##### DATA TO EXAMINE

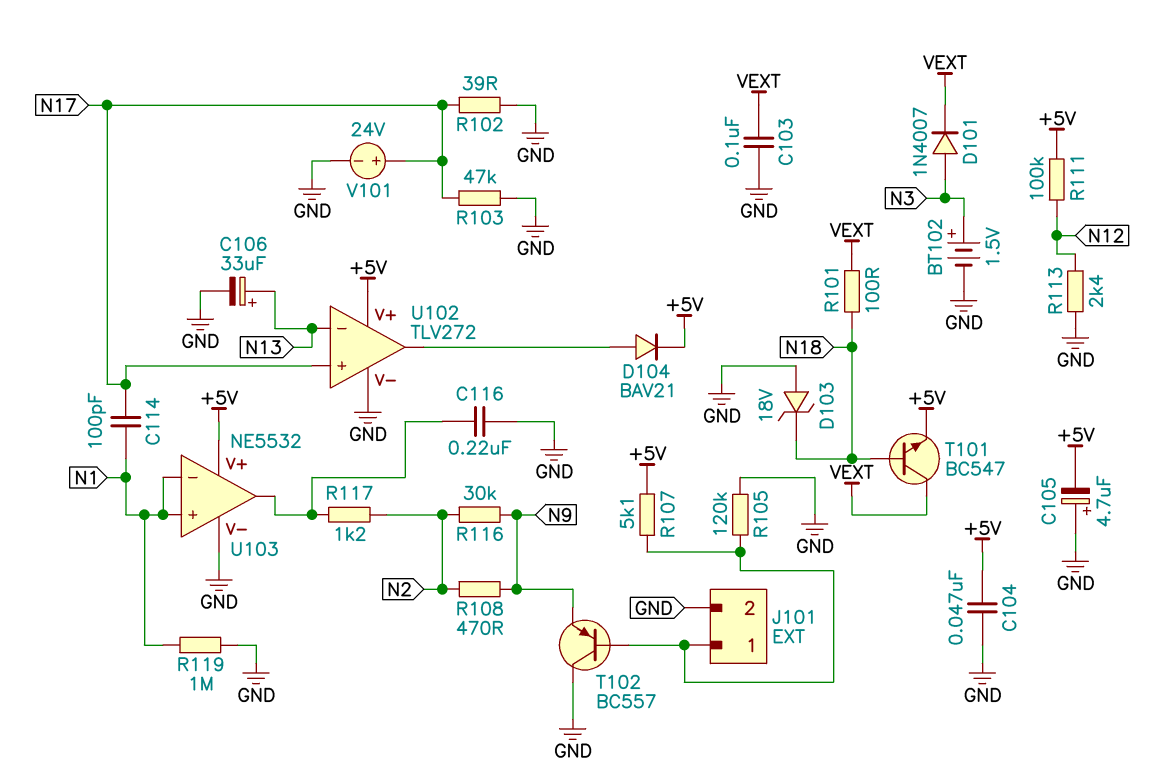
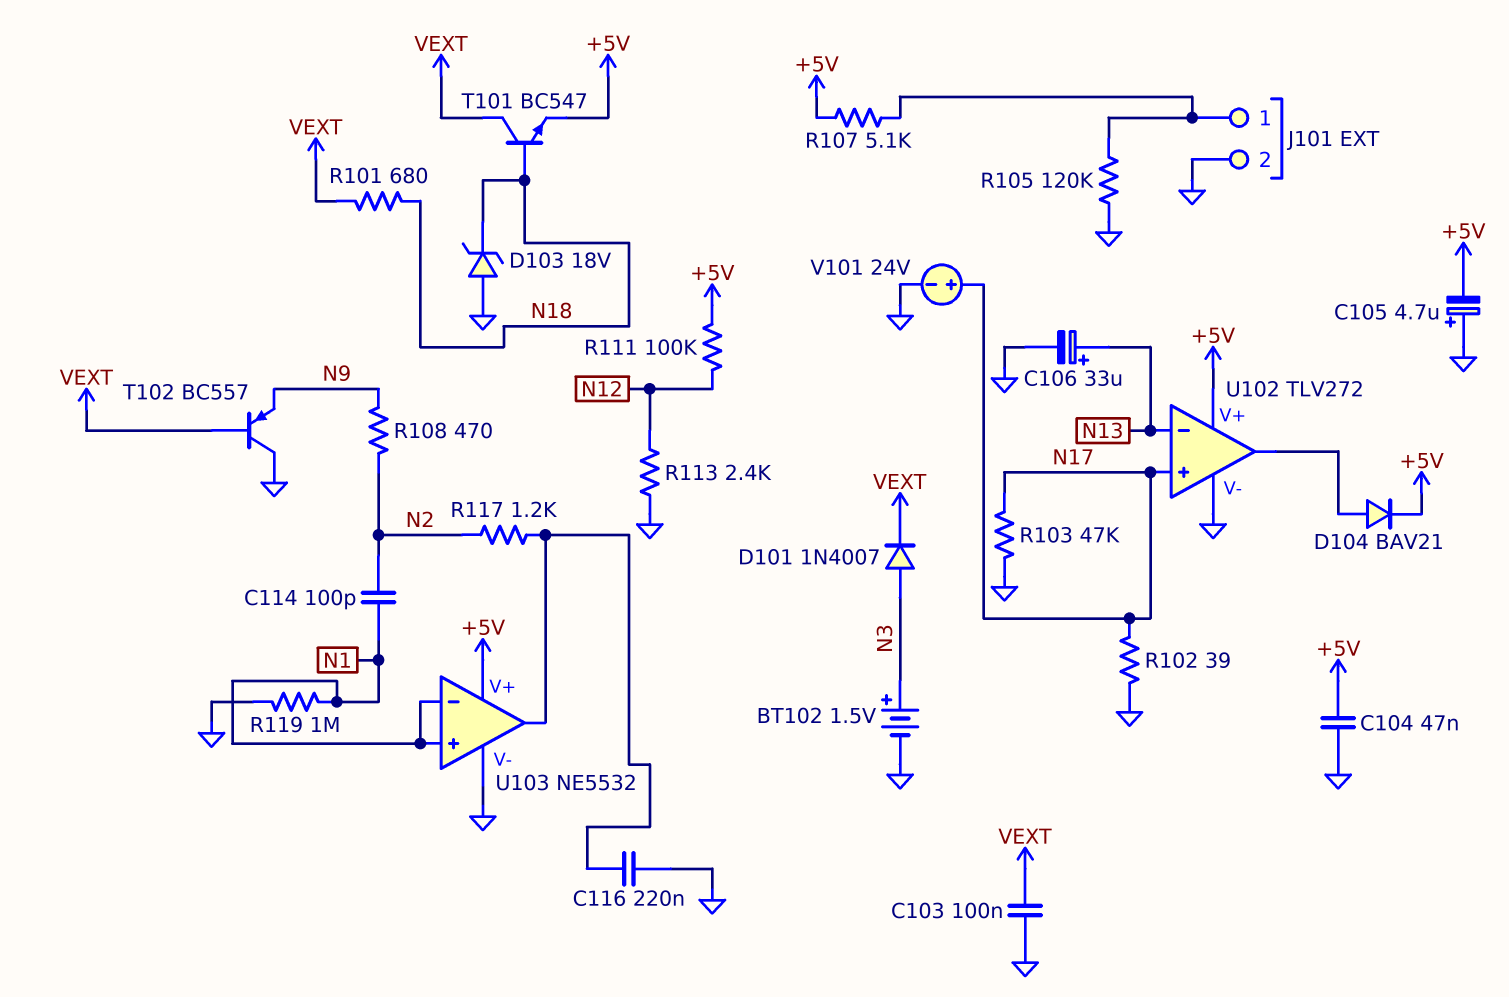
C114: 100pF (N1, N17) -> 100pF (N1, N2)
R101: 100 (N18, VEXT) -> 680 (N18, VEXT)
R116: 30k (N2, N9) -> none
T102: PNP BC557 (B J101/1, C GND, E N9) -> PNP BC557 (B VEXT, C GND, E N9)

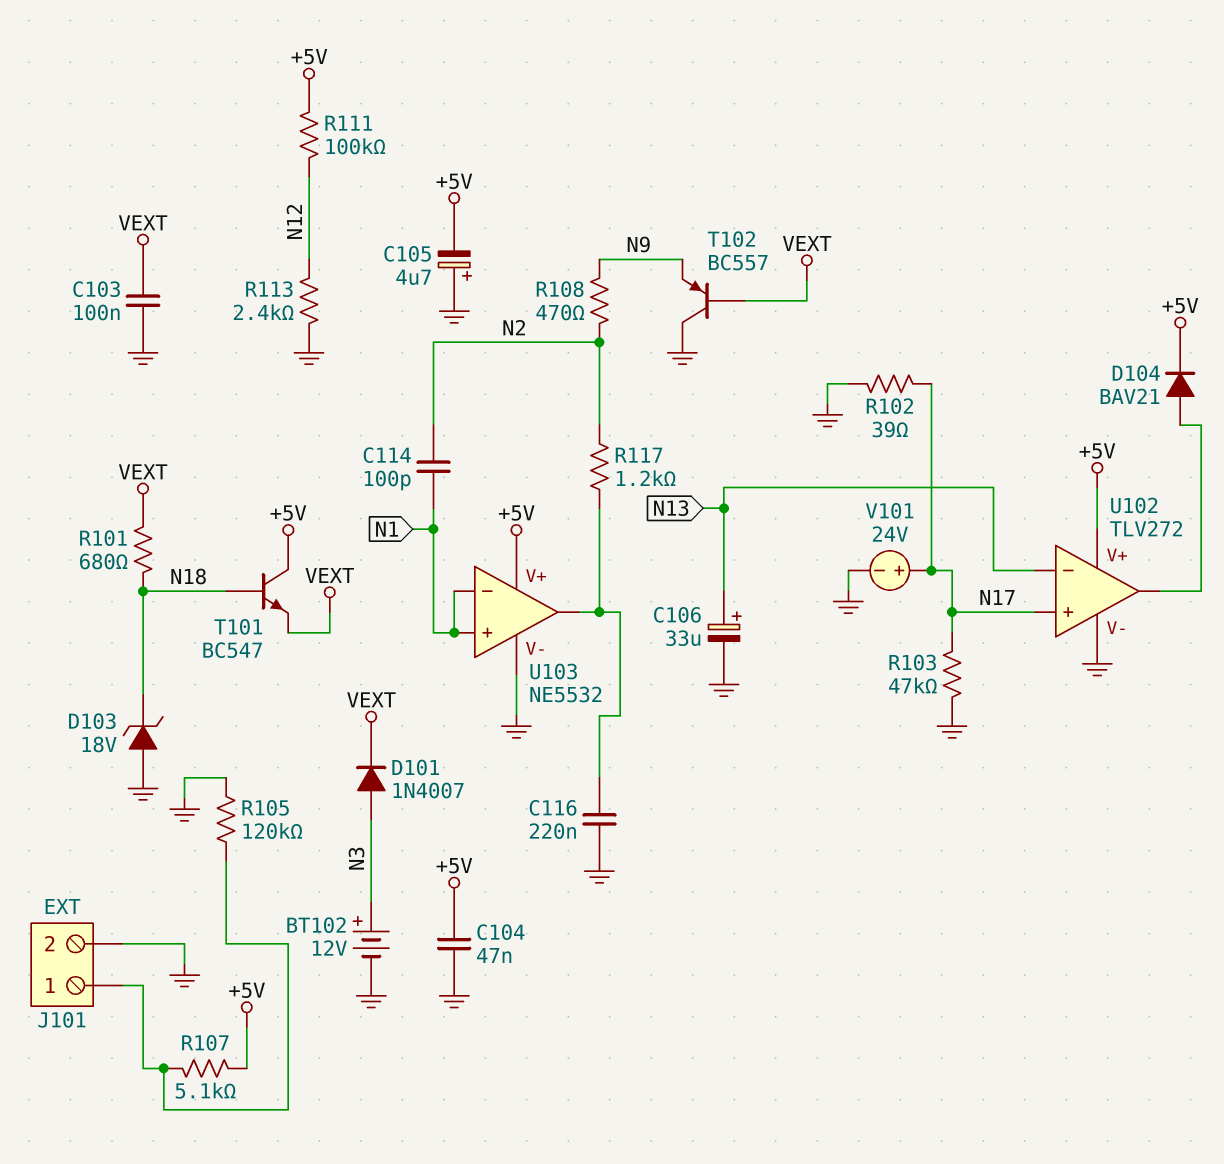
BT102: 1.5V (plus N3, minus GND) -> 12V (plus N3, minus GND)
R119: 1M (GND, N1) -> none
T101: NPN BC547 (B N18, C VEXT, E +5V) -> NPN BC547 (B N18, C +5V, E VEXT)

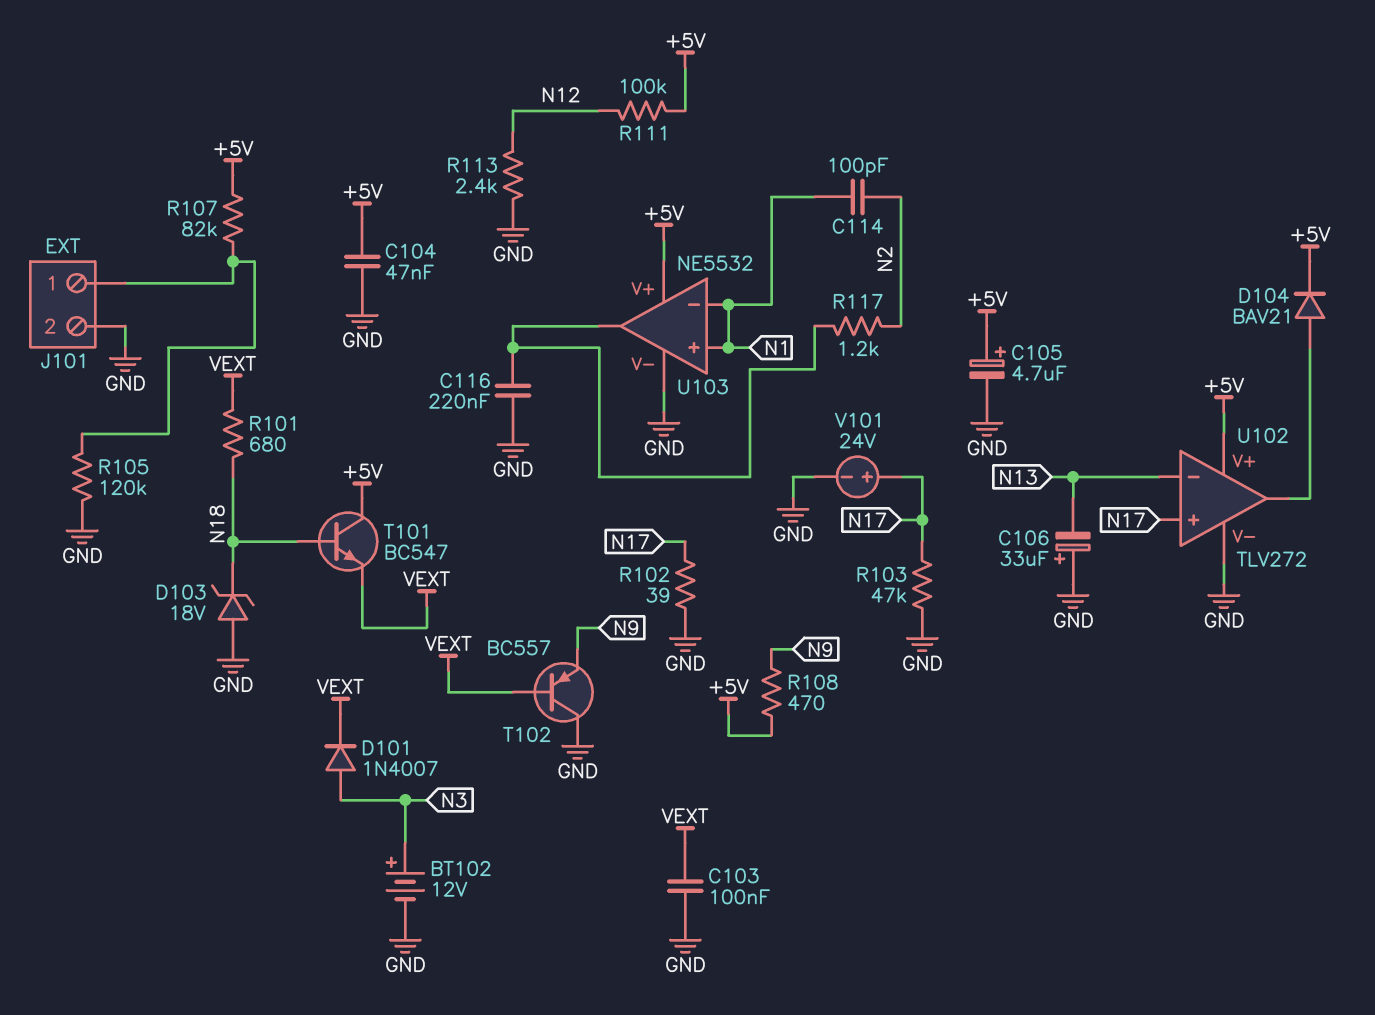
C105: 4.7uF (plus GND, minus +5V) -> 4.7uF (plus +5V, minus GND)
C106: 33uF (plus N13, minus GND) -> 33uF (plus GND, minus N13)
R107: 5.1k (+5V, J101/1) -> 82k (+5V, J101/1)
R108: 470 (N2, N9) -> 470 (+5V, N9)

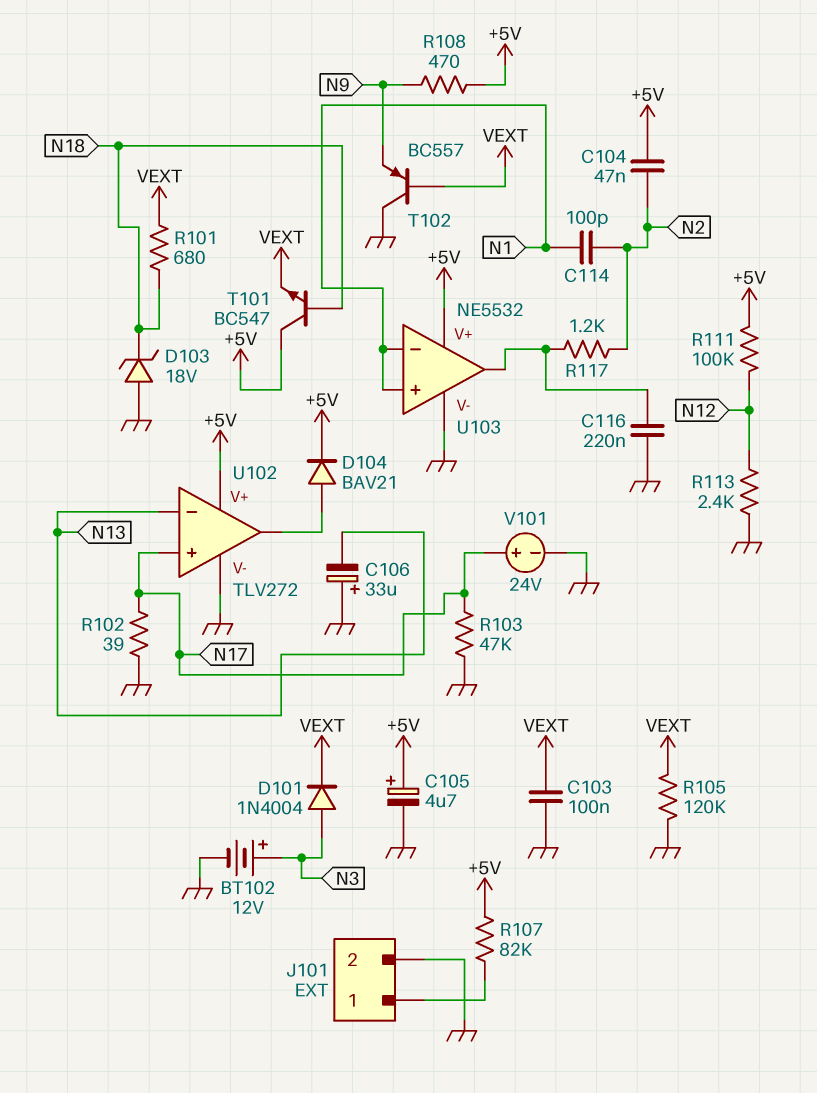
C104: 47nF (+5V, GND) -> 47nF (+5V, N2)
D101: diode 1N4007 (A N3, K VEXT) -> diode 1N4004 (A N3, K VEXT)
R105: 120k (GND, J101/1) -> 120k (GND, VEXT)

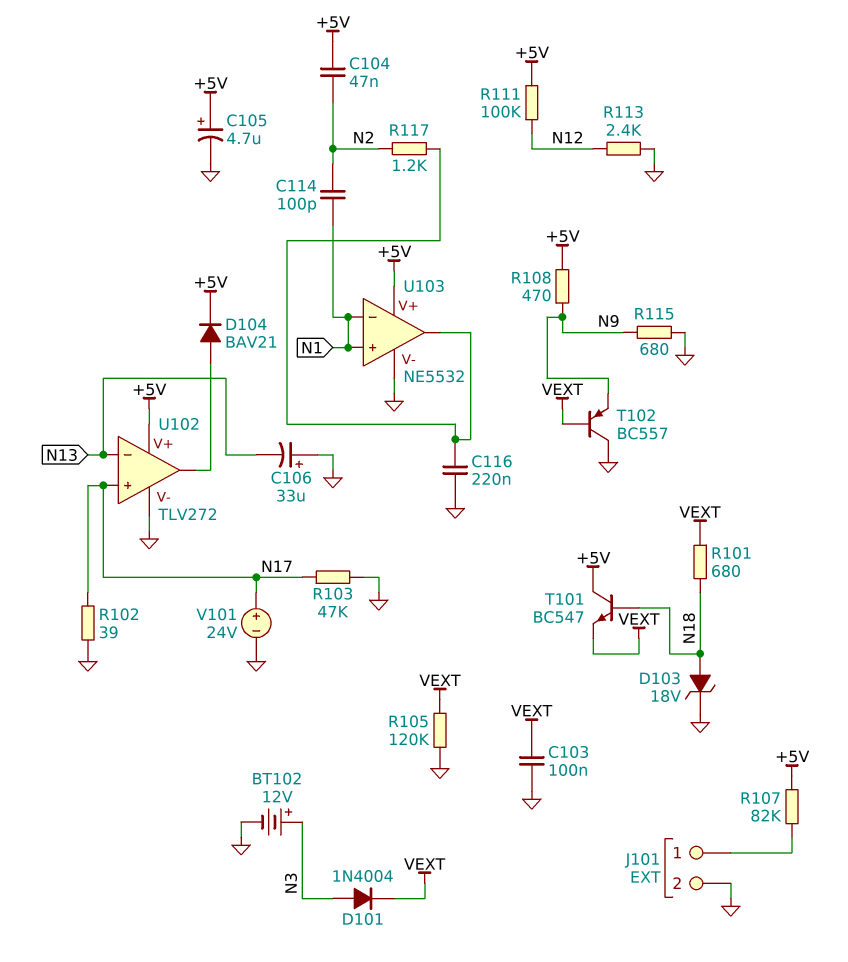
D103: zener 18V (A GND, K N18) -> zener 18V (A N18, K GND)
R115: none -> 680 (GND, N9)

##########

● **WHAT IS REQUIRED**:
No images belong in the copy. Transcribe every record exactly.

● **ANSWER SECTION**:
C114: 100pF (N1, N17) -> 100pF (N1, N2)
R101: 100 (N18, VEXT) -> 680 (N18, VEXT)
R116: 30k (N2, N9) -> none
T102: PNP BC557 (B J101/1, C GND, E N9) -> PNP BC557 (B VEXT, C GND, E N9)

BT102: 1.5V (plus N3, minus GND) -> 12V (plus N3, minus GND)
R119: 1M (GND, N1) -> none
T101: NPN BC547 (B N18, C VEXT, E +5V) -> NPN BC547 (B N18, C +5V, E VEXT)

C105: 4.7uF (plus GND, minus +5V) -> 4.7uF (plus +5V, minus GND)
C106: 33uF (plus N13, minus GND) -> 33uF (plus GND, minus N13)
R107: 5.1k (+5V, J101/1) -> 82k (+5V, J101/1)
R108: 470 (N2, N9) -> 470 (+5V, N9)

C104: 47nF (+5V, GND) -> 47nF (+5V, N2)
D101: diode 1N4007 (A N3, K VEXT) -> diode 1N4004 (A N3, K VEXT)
R105: 120k (GND, J101/1) -> 120k (GND, VEXT)

D103: zener 18V (A GND, K N18) -> zener 18V (A N18, K GND)
R115: none -> 680 (GND, N9)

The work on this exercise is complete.